▶ **Task instructions**:
The lines from the start of the listing through the line containing "orange shoe: 3 -> 5" should be printed exactly, and no other lines should be printed.

▶ **Source information**:
* * * * * * *

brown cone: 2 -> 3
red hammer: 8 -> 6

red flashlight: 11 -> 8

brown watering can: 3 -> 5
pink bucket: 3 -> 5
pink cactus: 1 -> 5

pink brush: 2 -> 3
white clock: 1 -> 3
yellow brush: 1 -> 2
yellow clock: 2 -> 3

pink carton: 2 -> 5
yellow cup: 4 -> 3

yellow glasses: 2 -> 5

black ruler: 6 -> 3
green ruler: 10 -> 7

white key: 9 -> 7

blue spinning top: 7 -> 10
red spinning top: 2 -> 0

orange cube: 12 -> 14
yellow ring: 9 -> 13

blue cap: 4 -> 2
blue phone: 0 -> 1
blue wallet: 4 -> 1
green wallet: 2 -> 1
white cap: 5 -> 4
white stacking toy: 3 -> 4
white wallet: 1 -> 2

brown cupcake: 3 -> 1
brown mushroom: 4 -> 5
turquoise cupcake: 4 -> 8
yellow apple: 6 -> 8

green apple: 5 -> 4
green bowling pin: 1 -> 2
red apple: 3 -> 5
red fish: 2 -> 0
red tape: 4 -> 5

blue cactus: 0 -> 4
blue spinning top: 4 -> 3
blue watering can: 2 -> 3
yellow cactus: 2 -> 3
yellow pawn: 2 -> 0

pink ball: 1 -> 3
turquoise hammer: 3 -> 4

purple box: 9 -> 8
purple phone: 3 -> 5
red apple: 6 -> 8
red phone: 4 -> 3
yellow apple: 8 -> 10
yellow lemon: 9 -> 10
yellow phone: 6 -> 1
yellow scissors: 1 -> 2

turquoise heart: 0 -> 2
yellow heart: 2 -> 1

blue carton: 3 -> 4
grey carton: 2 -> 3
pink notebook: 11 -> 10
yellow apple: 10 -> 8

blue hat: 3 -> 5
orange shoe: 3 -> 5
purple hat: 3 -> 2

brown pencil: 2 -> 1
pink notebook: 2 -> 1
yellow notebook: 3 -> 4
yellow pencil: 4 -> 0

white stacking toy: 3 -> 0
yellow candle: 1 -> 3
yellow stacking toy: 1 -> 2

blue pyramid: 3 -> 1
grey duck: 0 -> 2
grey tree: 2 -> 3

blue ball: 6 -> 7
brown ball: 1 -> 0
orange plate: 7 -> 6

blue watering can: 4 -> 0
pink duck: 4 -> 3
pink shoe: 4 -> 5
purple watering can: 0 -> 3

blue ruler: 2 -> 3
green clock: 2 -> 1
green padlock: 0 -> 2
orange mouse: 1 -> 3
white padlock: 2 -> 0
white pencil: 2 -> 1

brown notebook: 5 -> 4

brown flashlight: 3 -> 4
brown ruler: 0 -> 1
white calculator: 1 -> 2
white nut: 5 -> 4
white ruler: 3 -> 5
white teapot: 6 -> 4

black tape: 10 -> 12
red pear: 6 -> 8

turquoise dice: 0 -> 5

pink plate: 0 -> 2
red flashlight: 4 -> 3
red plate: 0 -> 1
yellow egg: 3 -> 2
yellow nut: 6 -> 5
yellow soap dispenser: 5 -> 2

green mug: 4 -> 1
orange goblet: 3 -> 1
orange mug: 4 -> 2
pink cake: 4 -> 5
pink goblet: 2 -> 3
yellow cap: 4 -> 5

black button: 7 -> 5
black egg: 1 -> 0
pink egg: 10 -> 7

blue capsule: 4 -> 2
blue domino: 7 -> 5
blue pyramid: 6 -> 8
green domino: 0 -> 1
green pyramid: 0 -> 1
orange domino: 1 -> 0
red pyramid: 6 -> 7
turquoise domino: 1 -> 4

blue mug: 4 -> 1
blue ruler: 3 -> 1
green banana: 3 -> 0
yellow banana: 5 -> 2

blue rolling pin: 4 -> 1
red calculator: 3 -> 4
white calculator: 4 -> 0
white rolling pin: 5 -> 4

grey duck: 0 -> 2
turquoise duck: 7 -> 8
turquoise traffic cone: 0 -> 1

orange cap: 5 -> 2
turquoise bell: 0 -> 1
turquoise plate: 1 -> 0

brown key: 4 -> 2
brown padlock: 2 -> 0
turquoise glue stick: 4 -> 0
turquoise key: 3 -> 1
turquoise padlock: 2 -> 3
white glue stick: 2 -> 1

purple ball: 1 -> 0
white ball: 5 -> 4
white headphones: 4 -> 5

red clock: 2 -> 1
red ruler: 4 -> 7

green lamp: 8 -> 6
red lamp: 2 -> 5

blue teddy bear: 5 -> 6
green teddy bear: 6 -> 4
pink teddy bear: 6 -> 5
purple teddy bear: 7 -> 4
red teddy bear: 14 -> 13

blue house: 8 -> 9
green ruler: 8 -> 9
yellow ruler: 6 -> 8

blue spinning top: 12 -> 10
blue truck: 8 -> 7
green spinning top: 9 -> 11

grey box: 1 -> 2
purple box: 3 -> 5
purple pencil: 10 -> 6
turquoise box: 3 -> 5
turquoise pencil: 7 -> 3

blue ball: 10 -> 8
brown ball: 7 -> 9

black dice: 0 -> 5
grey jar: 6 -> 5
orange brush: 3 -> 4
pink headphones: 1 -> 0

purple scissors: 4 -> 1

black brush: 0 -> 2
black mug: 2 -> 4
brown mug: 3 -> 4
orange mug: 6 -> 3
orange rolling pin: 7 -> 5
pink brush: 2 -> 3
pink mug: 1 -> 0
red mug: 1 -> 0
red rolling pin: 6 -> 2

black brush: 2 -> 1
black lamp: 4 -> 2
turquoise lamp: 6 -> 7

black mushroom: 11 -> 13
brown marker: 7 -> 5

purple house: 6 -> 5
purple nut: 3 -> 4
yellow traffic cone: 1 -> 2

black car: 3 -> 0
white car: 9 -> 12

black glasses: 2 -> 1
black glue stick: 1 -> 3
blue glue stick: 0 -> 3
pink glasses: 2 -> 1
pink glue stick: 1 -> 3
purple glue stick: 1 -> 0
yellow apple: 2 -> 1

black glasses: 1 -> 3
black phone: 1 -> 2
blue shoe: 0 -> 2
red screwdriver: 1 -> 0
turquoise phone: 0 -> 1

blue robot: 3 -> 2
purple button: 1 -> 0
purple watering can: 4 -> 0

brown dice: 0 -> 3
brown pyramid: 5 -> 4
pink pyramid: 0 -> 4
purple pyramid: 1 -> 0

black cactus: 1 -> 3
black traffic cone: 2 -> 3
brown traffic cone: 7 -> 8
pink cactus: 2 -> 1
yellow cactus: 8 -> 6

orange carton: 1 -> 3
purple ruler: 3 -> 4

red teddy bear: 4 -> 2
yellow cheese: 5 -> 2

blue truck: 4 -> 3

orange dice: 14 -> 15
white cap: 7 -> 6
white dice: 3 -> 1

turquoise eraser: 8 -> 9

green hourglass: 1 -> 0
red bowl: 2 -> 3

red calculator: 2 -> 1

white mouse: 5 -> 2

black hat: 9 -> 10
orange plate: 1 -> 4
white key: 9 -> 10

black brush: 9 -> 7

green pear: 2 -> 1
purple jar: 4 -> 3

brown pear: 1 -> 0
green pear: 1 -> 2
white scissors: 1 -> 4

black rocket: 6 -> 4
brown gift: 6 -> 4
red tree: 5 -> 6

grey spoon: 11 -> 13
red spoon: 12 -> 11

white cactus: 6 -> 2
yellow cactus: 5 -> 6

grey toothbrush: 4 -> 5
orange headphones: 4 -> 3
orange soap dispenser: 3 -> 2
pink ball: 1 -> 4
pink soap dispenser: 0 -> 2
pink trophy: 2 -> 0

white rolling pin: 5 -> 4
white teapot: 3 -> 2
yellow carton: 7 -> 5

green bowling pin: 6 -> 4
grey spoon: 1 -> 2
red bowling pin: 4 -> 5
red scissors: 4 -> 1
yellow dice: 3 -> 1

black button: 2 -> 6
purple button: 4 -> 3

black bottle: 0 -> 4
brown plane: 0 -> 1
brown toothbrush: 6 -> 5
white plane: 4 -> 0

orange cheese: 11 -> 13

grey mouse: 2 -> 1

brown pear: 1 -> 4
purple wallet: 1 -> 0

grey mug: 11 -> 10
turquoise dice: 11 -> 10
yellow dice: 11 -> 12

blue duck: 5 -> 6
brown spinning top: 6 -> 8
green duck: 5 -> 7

* * * * * * *

▶ **Reply**:
brown cone: 2 -> 3
red hammer: 8 -> 6

red flashlight: 11 -> 8

brown watering can: 3 -> 5
pink bucket: 3 -> 5
pink cactus: 1 -> 5

pink brush: 2 -> 3
white clock: 1 -> 3
yellow brush: 1 -> 2
yellow clock: 2 -> 3

pink carton: 2 -> 5
yellow cup: 4 -> 3

yellow glasses: 2 -> 5

black ruler: 6 -> 3
green ruler: 10 -> 7

white key: 9 -> 7

blue spinning top: 7 -> 10
red spinning top: 2 -> 0

orange cube: 12 -> 14
yellow ring: 9 -> 13

blue cap: 4 -> 2
blue phone: 0 -> 1
blue wallet: 4 -> 1
green wallet: 2 -> 1
white cap: 5 -> 4
white stacking toy: 3 -> 4
white wallet: 1 -> 2

brown cupcake: 3 -> 1
brown mushroom: 4 -> 5
turquoise cupcake: 4 -> 8
yellow apple: 6 -> 8

green apple: 5 -> 4
green bowling pin: 1 -> 2
red apple: 3 -> 5
red fish: 2 -> 0
red tape: 4 -> 5

blue cactus: 0 -> 4
blue spinning top: 4 -> 3
blue watering can: 2 -> 3
yellow cactus: 2 -> 3
yellow pawn: 2 -> 0

pink ball: 1 -> 3
turquoise hammer: 3 -> 4

purple box: 9 -> 8
purple phone: 3 -> 5
red apple: 6 -> 8
red phone: 4 -> 3
yellow apple: 8 -> 10
yellow lemon: 9 -> 10
yellow phone: 6 -> 1
yellow scissors: 1 -> 2

turquoise heart: 0 -> 2
yellow heart: 2 -> 1

blue carton: 3 -> 4
grey carton: 2 -> 3
pink notebook: 11 -> 10
yellow apple: 10 -> 8

blue hat: 3 -> 5
orange shoe: 3 -> 5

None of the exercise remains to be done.